## WORK TO BE COMPLETED:
Each entry is to be given again precisely, and no picture may be carried over.

(Revision comparison data)
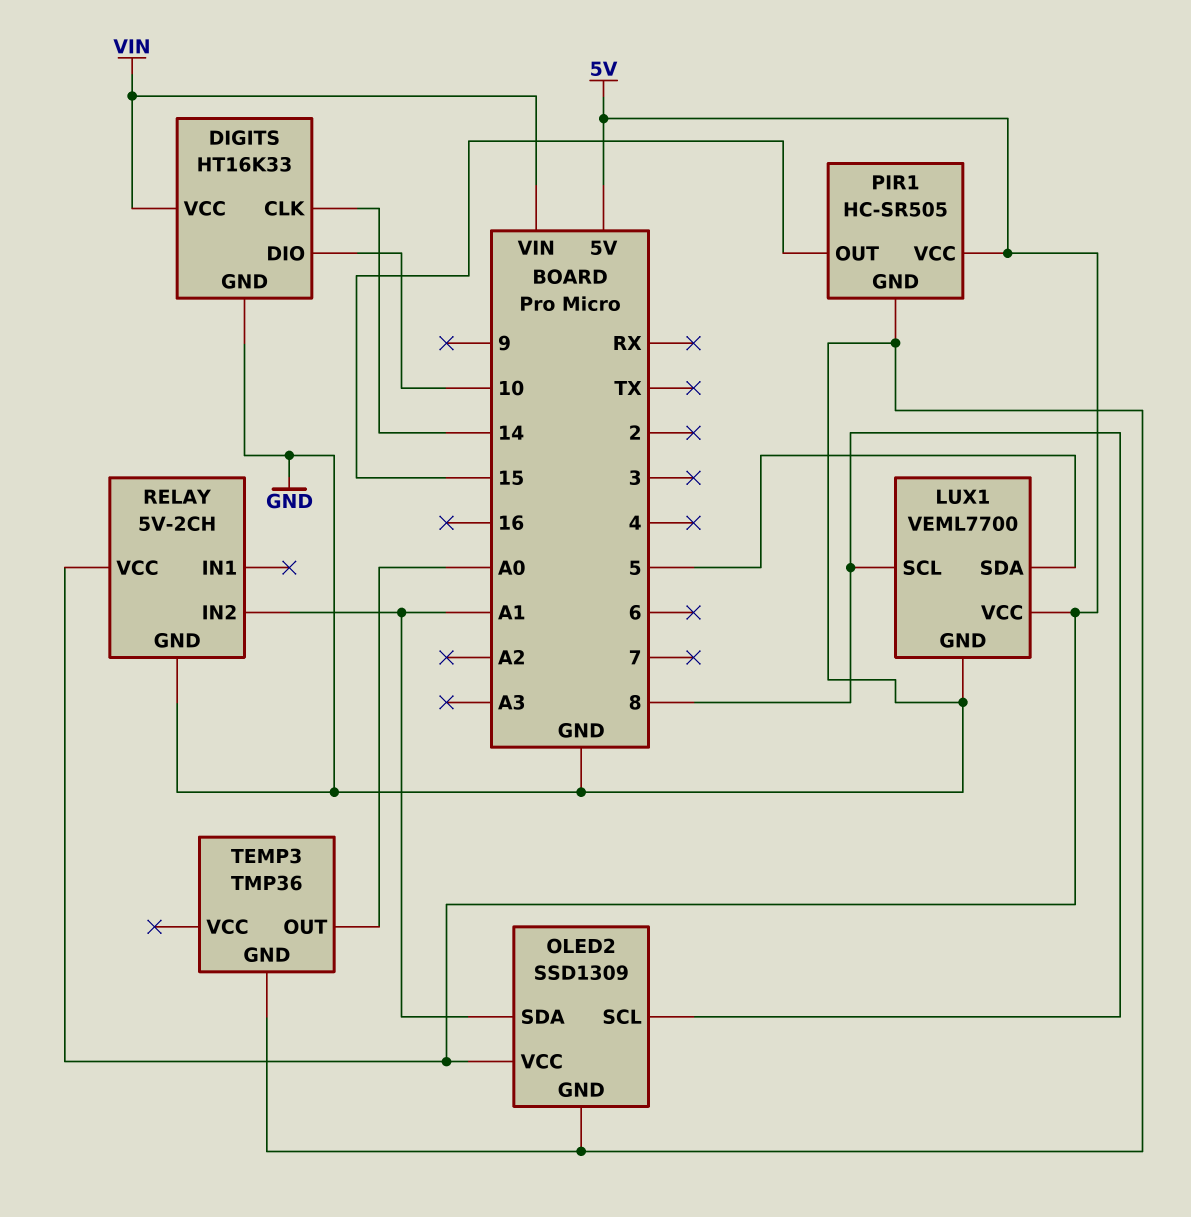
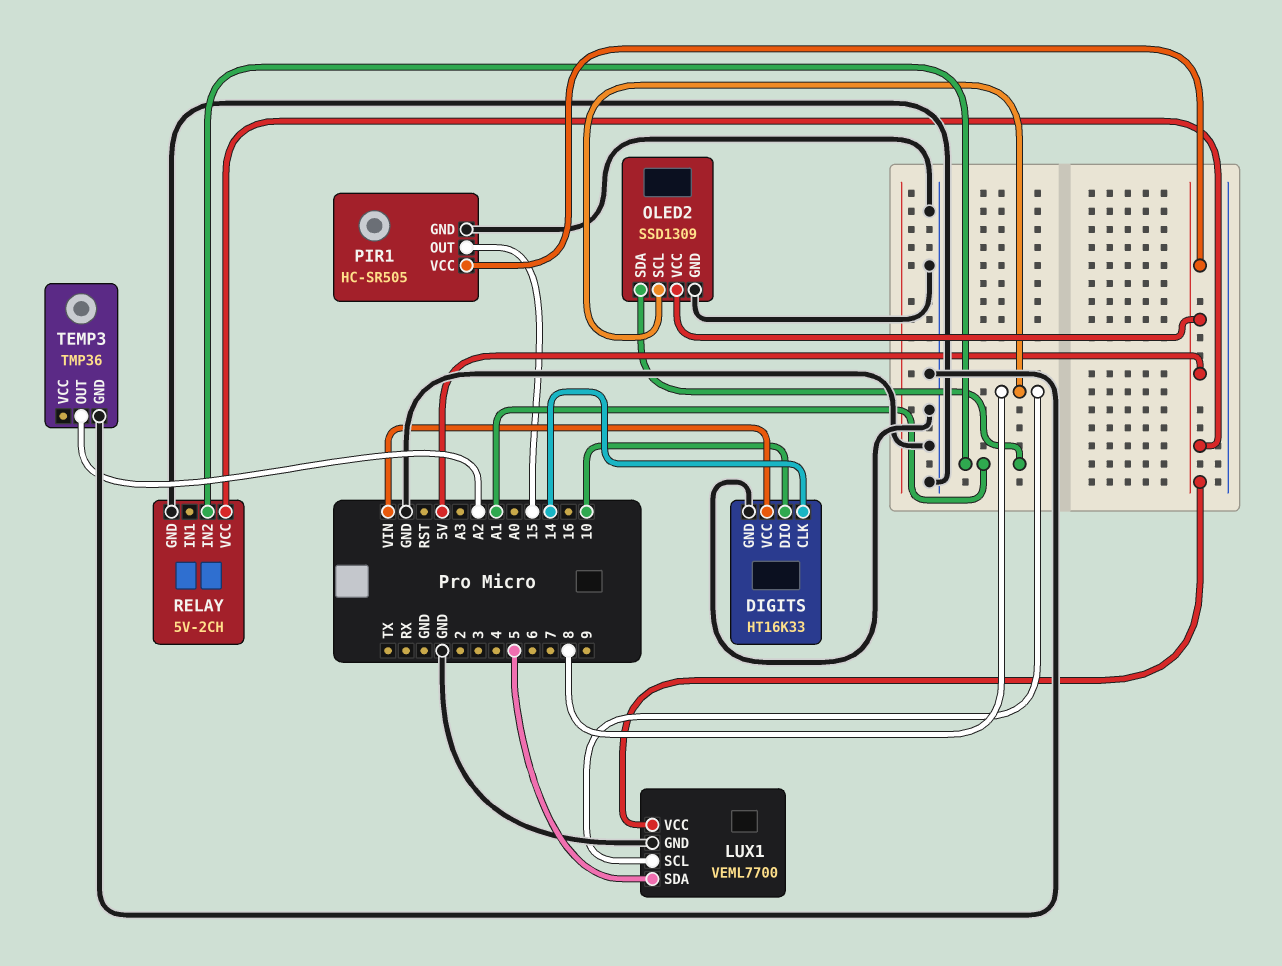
TEMP3 pin OUT: A0 -> A2

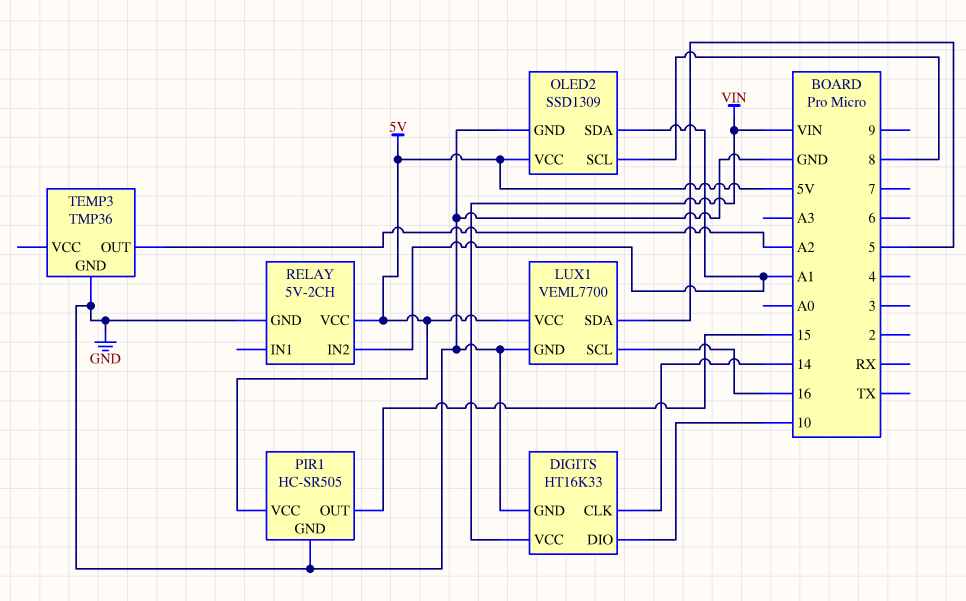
LUX1 pin SCL: 8 -> 16

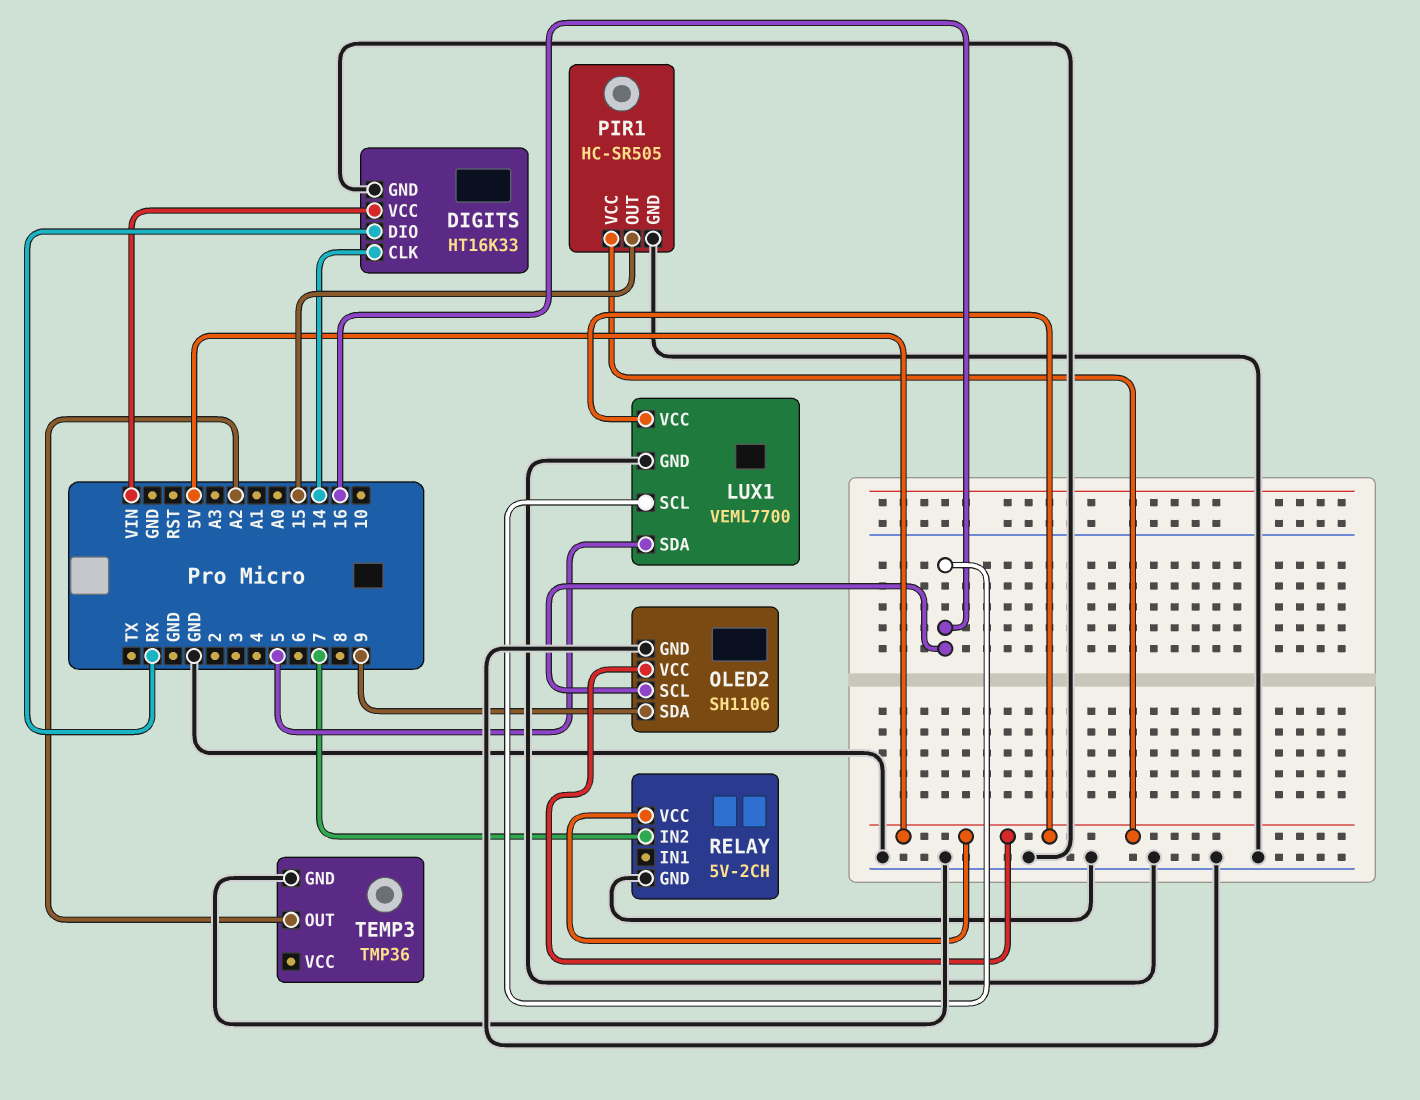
DIGITS pin DIO: 10 -> RX
OLED2: SSD1309 -> SH1106
OLED2 pin SCL: 8 -> 16
OLED2 pin SDA: A1 -> 9
RELAY pin IN2: A1 -> 7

## WRITTEN RESPONSE:
TEMP3 pin OUT: A0 -> A2

LUX1 pin SCL: 8 -> 16

DIGITS pin DIO: 10 -> RX
OLED2: SSD1309 -> SH1106
OLED2 pin SCL: 8 -> 16
OLED2 pin SDA: A1 -> 9
RELAY pin IN2: A1 -> 7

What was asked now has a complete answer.